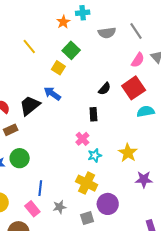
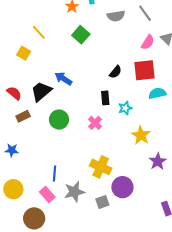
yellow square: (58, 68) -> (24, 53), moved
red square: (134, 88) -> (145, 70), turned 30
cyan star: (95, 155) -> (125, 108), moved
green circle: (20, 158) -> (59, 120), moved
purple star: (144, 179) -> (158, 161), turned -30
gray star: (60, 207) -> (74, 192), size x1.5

==

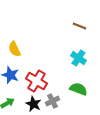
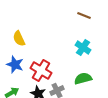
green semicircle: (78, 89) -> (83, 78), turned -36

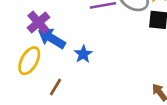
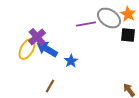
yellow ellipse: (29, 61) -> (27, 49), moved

- [Task prompt] All that is wanted is an exact copy of the lines above from the one with "purple star: (144, 179)" through the one with "gray star: (60, 207) -> (74, 192), size x1.5", with both ends included.

- [Task result]
purple star: (144, 179) -> (158, 161), turned -30
gray star: (60, 207) -> (74, 192), size x1.5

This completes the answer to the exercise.